ASSIGNED TASK
The answer must be one number: how many lines below contain the word "camera".

DATASET RECORDS
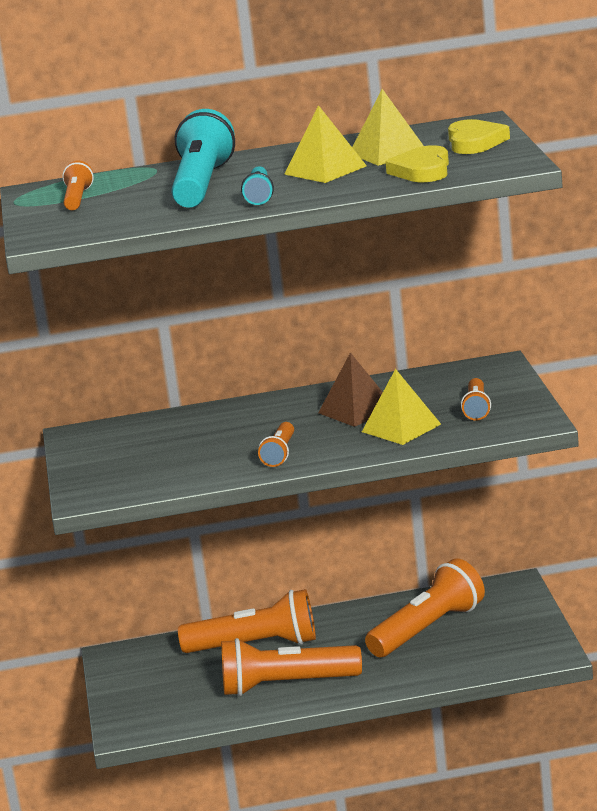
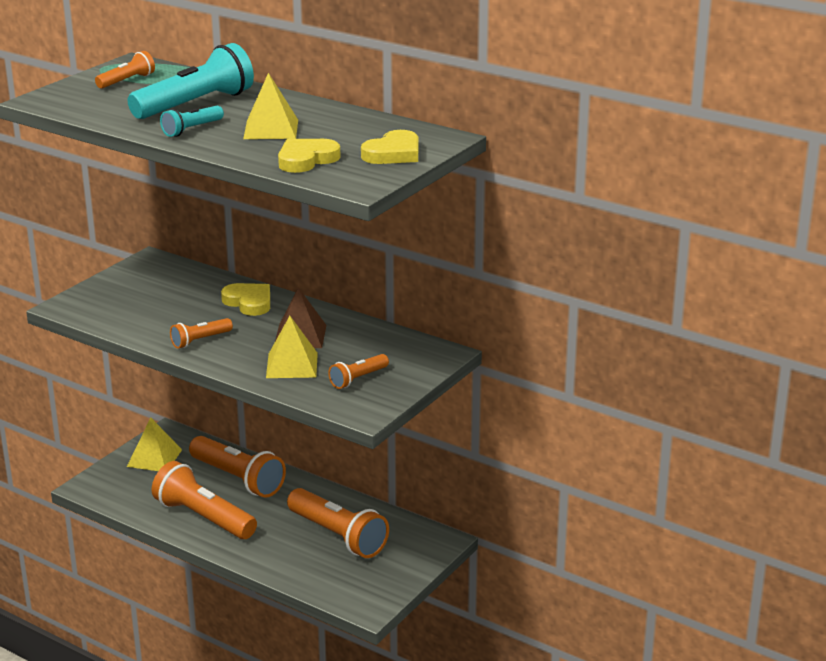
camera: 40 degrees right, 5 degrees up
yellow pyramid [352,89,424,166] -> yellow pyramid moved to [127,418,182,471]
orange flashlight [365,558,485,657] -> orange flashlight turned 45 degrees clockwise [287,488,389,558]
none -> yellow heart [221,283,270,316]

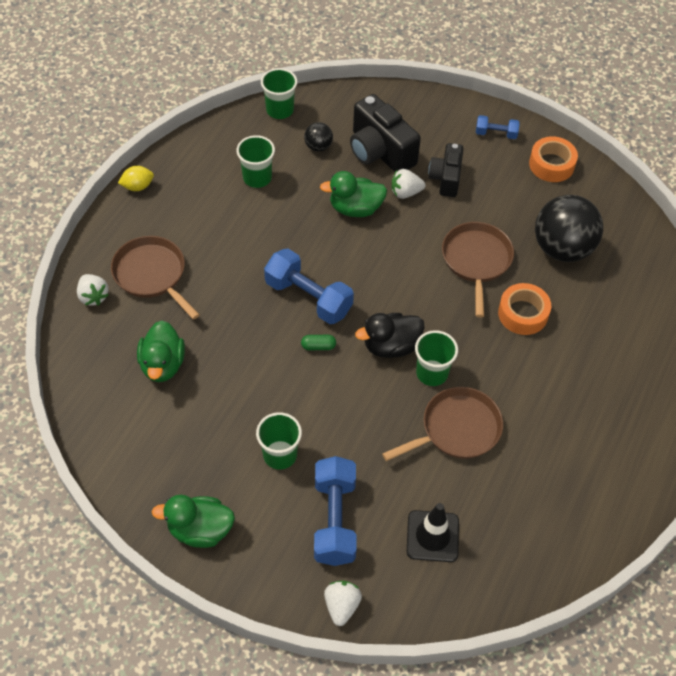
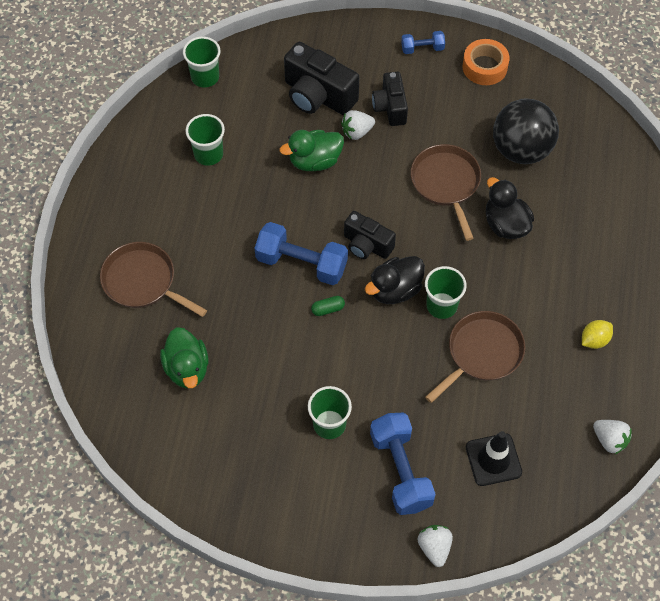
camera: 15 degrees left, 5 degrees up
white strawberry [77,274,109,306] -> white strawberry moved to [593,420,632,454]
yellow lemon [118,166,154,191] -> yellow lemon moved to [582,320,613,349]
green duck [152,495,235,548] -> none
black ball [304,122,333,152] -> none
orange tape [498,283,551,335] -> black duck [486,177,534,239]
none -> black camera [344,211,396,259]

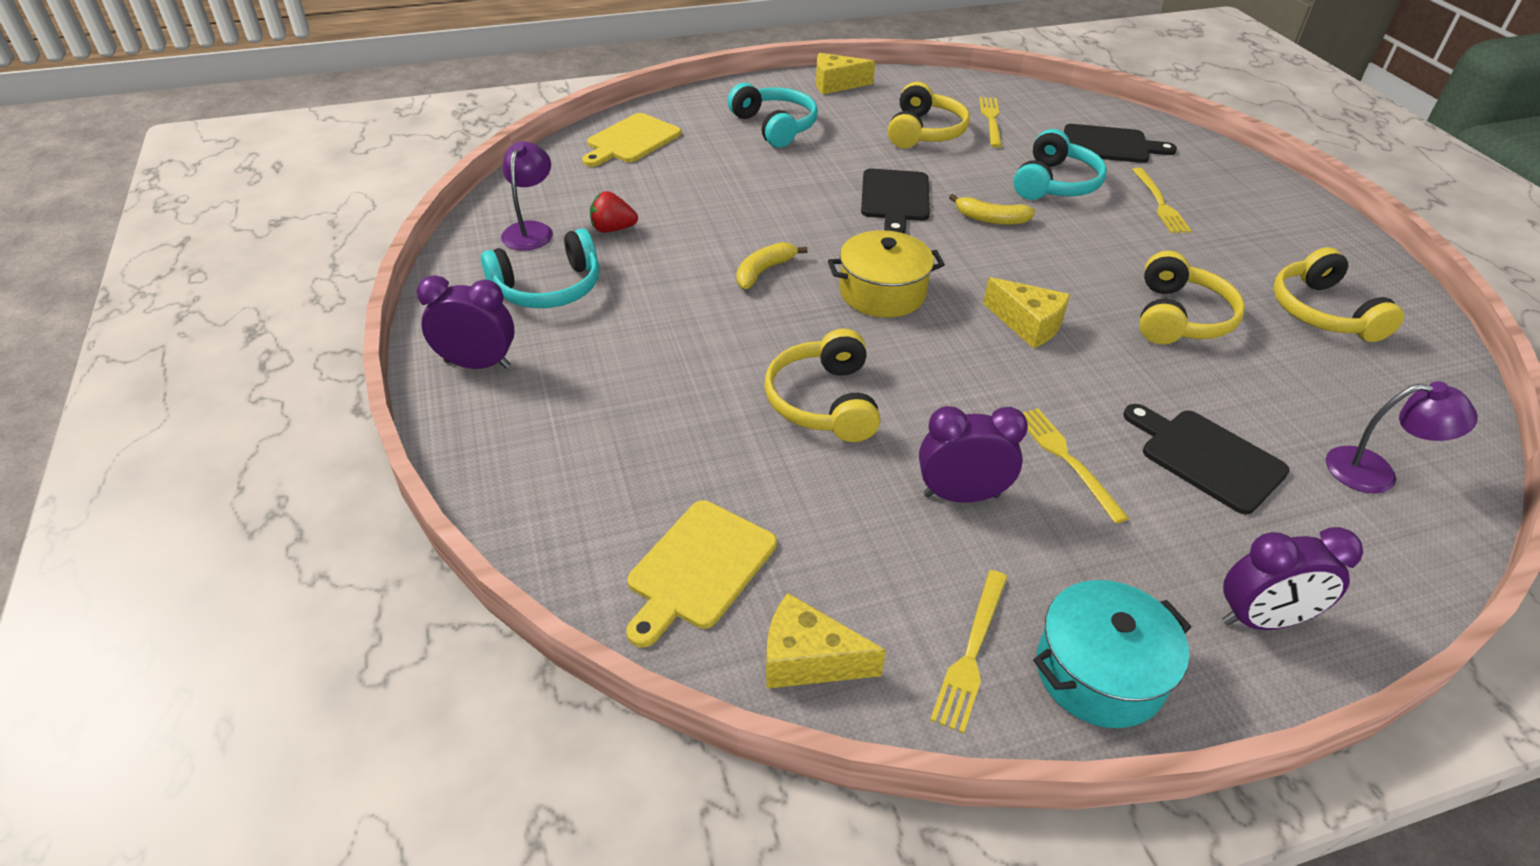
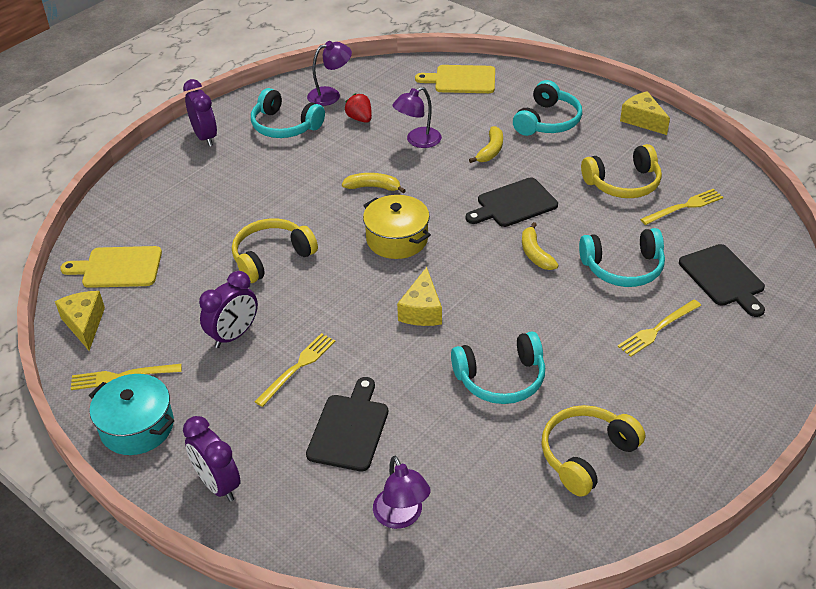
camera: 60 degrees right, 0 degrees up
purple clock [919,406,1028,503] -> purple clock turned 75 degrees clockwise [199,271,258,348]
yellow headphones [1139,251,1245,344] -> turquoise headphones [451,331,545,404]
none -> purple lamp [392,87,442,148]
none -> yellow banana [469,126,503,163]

ANSWER TO THE PROBLEM
4